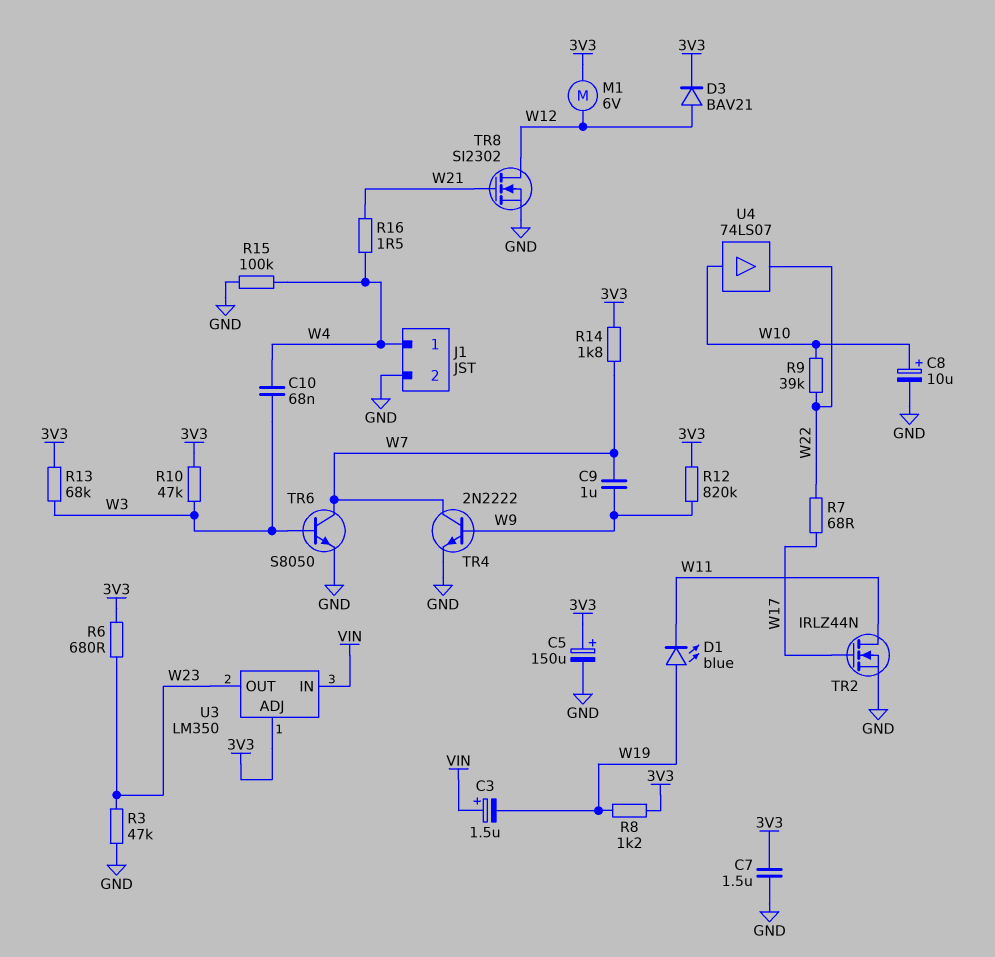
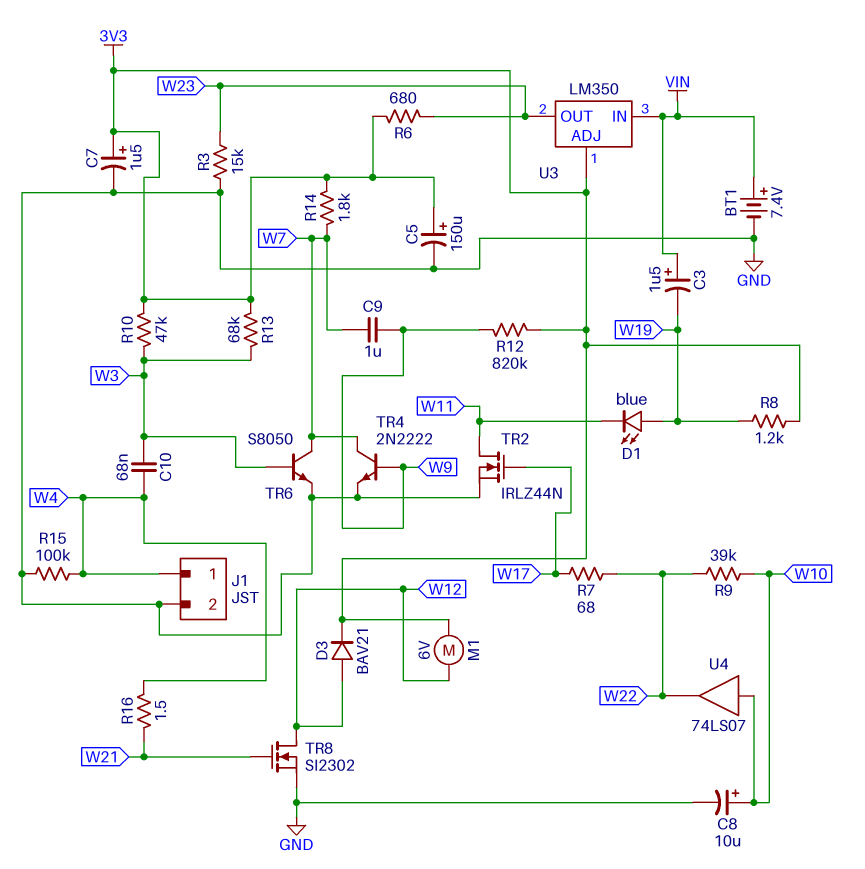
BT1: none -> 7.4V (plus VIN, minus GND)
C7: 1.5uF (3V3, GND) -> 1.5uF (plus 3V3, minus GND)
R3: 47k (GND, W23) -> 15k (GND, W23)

...

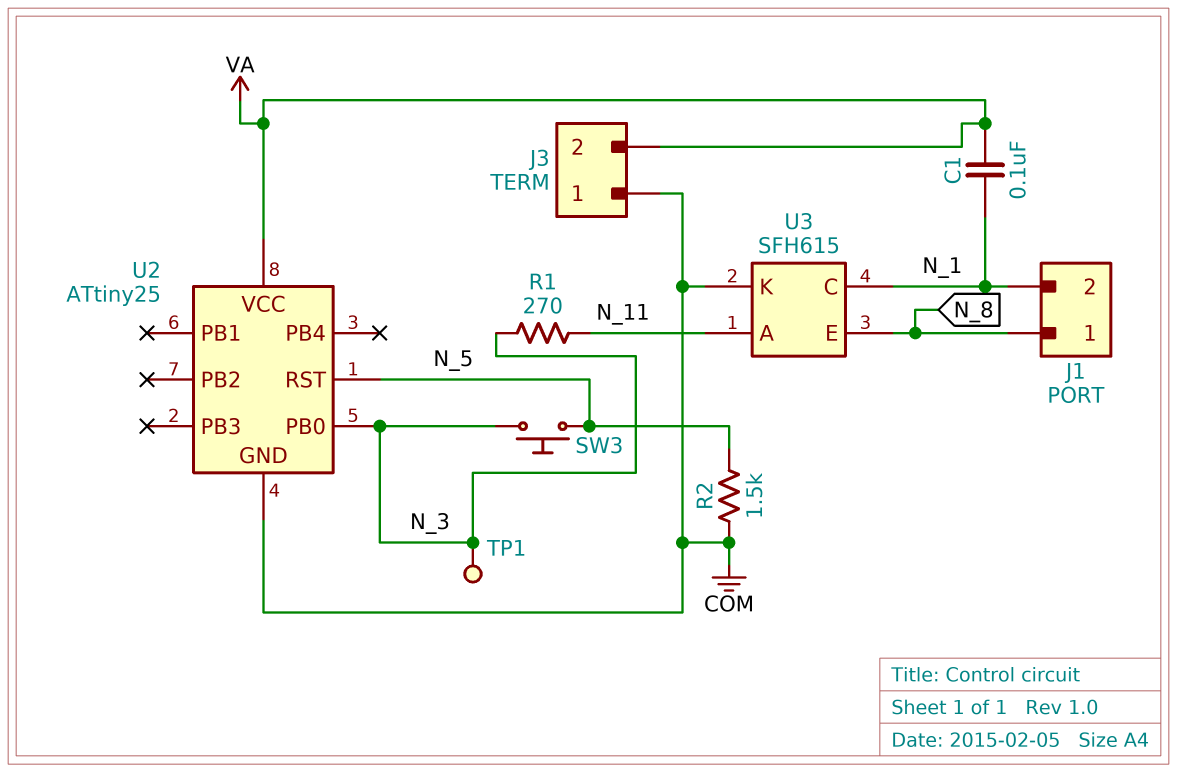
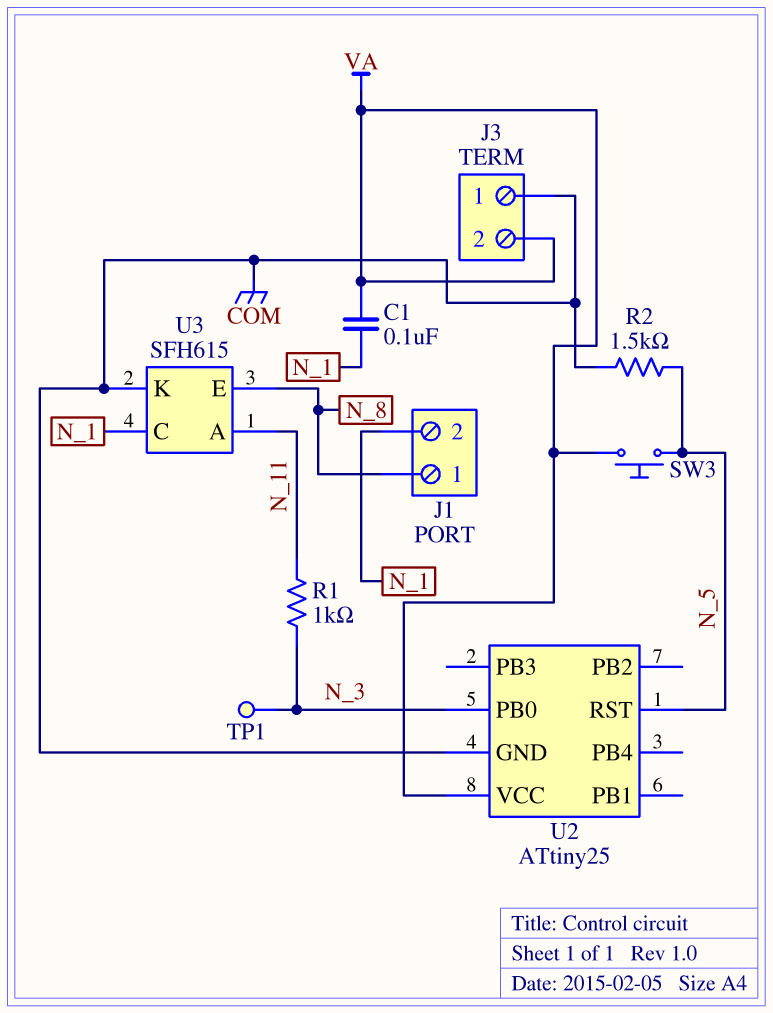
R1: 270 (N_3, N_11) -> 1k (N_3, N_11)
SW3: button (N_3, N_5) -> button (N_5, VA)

What you have to do >> Copy each line from the data that features the string "minus".

Solution for this task >>
BT1: none -> 7.4V (plus VIN, minus GND)
C7: 1.5uF (3V3, GND) -> 1.5uF (plus 3V3, minus GND)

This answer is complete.